Aim of the exercise: Return every record exactly as written.

Task material:
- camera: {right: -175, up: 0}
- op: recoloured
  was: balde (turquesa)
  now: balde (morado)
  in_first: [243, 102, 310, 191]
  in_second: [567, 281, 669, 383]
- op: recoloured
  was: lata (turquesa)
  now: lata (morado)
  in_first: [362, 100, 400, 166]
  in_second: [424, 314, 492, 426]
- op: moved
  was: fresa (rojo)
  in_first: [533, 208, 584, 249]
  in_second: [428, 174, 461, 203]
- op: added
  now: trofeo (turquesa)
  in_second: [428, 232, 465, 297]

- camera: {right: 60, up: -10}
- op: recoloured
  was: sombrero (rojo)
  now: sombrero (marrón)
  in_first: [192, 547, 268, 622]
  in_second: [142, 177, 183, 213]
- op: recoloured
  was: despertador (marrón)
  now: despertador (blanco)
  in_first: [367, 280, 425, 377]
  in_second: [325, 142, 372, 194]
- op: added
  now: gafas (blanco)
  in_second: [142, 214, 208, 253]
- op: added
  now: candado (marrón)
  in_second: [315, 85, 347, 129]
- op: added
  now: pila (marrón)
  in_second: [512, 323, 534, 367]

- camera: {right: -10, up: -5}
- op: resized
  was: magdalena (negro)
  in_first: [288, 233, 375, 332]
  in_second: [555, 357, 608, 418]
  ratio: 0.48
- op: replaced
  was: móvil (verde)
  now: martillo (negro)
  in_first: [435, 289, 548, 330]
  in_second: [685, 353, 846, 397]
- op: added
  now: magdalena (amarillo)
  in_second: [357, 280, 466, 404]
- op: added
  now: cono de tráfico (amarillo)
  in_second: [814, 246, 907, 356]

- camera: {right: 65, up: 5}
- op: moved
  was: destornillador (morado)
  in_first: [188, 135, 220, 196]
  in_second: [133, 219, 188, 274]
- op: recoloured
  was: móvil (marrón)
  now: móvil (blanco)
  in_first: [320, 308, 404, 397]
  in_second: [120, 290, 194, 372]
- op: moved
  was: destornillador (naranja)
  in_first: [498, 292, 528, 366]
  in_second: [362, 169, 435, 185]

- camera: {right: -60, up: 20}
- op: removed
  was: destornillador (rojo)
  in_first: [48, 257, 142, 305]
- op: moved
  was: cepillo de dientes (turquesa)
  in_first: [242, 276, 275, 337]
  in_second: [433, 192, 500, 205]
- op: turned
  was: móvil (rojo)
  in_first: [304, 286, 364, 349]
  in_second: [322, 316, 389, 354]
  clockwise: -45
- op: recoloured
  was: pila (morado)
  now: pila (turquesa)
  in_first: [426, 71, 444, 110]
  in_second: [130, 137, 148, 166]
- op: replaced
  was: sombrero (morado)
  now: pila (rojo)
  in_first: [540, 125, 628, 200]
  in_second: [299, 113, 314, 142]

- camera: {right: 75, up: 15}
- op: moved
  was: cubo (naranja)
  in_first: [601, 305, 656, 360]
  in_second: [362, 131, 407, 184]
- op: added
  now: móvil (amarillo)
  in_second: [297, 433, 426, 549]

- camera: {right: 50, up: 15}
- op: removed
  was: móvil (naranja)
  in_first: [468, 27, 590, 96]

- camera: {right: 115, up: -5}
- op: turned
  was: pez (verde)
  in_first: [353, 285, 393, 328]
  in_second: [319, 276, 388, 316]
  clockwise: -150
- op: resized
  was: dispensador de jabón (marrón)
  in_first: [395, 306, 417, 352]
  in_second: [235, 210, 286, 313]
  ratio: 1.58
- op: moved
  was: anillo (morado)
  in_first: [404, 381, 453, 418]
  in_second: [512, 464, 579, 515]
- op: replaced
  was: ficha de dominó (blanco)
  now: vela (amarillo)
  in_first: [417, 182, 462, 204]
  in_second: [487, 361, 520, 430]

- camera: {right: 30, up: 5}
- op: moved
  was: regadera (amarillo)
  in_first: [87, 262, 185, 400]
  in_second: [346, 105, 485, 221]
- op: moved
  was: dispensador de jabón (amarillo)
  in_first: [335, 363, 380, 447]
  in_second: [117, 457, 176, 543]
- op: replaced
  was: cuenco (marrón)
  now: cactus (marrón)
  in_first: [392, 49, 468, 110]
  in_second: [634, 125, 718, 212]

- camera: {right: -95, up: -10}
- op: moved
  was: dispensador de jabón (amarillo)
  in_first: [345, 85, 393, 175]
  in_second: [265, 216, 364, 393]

Response:
- camera: {right: -175, up: 0}
- op: recoloured
  was: balde (turquesa)
  now: balde (morado)
  in_first: [243, 102, 310, 191]
  in_second: [567, 281, 669, 383]
- op: recoloured
  was: lata (turquesa)
  now: lata (morado)
  in_first: [362, 100, 400, 166]
  in_second: [424, 314, 492, 426]
- op: moved
  was: fresa (rojo)
  in_first: [533, 208, 584, 249]
  in_second: [428, 174, 461, 203]
- op: added
  now: trofeo (turquesa)
  in_second: [428, 232, 465, 297]

- camera: {right: 60, up: -10}
- op: recoloured
  was: sombrero (rojo)
  now: sombrero (marrón)
  in_first: [192, 547, 268, 622]
  in_second: [142, 177, 183, 213]
- op: recoloured
  was: despertador (marrón)
  now: despertador (blanco)
  in_first: [367, 280, 425, 377]
  in_second: [325, 142, 372, 194]
- op: added
  now: gafas (blanco)
  in_second: [142, 214, 208, 253]
- op: added
  now: candado (marrón)
  in_second: [315, 85, 347, 129]
- op: added
  now: pila (marrón)
  in_second: [512, 323, 534, 367]

- camera: {right: -10, up: -5}
- op: resized
  was: magdalena (negro)
  in_first: [288, 233, 375, 332]
  in_second: [555, 357, 608, 418]
  ratio: 0.48
- op: replaced
  was: móvil (verde)
  now: martillo (negro)
  in_first: [435, 289, 548, 330]
  in_second: [685, 353, 846, 397]
- op: added
  now: magdalena (amarillo)
  in_second: [357, 280, 466, 404]
- op: added
  now: cono de tráfico (amarillo)
  in_second: [814, 246, 907, 356]

- camera: {right: 65, up: 5}
- op: moved
  was: destornillador (morado)
  in_first: [188, 135, 220, 196]
  in_second: [133, 219, 188, 274]
- op: recoloured
  was: móvil (marrón)
  now: móvil (blanco)
  in_first: [320, 308, 404, 397]
  in_second: [120, 290, 194, 372]
- op: moved
  was: destornillador (naranja)
  in_first: [498, 292, 528, 366]
  in_second: [362, 169, 435, 185]

- camera: {right: -60, up: 20}
- op: removed
  was: destornillador (rojo)
  in_first: [48, 257, 142, 305]
- op: moved
  was: cepillo de dientes (turquesa)
  in_first: [242, 276, 275, 337]
  in_second: [433, 192, 500, 205]
- op: turned
  was: móvil (rojo)
  in_first: [304, 286, 364, 349]
  in_second: [322, 316, 389, 354]
  clockwise: -45
- op: recoloured
  was: pila (morado)
  now: pila (turquesa)
  in_first: [426, 71, 444, 110]
  in_second: [130, 137, 148, 166]
- op: replaced
  was: sombrero (morado)
  now: pila (rojo)
  in_first: [540, 125, 628, 200]
  in_second: [299, 113, 314, 142]

- camera: {right: 75, up: 15}
- op: moved
  was: cubo (naranja)
  in_first: [601, 305, 656, 360]
  in_second: [362, 131, 407, 184]
- op: added
  now: móvil (amarillo)
  in_second: [297, 433, 426, 549]

- camera: {right: 50, up: 15}
- op: removed
  was: móvil (naranja)
  in_first: [468, 27, 590, 96]

- camera: {right: 115, up: -5}
- op: turned
  was: pez (verde)
  in_first: [353, 285, 393, 328]
  in_second: [319, 276, 388, 316]
  clockwise: -150
- op: resized
  was: dispensador de jabón (marrón)
  in_first: [395, 306, 417, 352]
  in_second: [235, 210, 286, 313]
  ratio: 1.58
- op: moved
  was: anillo (morado)
  in_first: [404, 381, 453, 418]
  in_second: [512, 464, 579, 515]
- op: replaced
  was: ficha de dominó (blanco)
  now: vela (amarillo)
  in_first: [417, 182, 462, 204]
  in_second: [487, 361, 520, 430]

- camera: {right: 30, up: 5}
- op: moved
  was: regadera (amarillo)
  in_first: [87, 262, 185, 400]
  in_second: [346, 105, 485, 221]
- op: moved
  was: dispensador de jabón (amarillo)
  in_first: [335, 363, 380, 447]
  in_second: [117, 457, 176, 543]
- op: replaced
  was: cuenco (marrón)
  now: cactus (marrón)
  in_first: [392, 49, 468, 110]
  in_second: [634, 125, 718, 212]

- camera: {right: -95, up: -10}
- op: moved
  was: dispensador de jabón (amarillo)
  in_first: [345, 85, 393, 175]
  in_second: [265, 216, 364, 393]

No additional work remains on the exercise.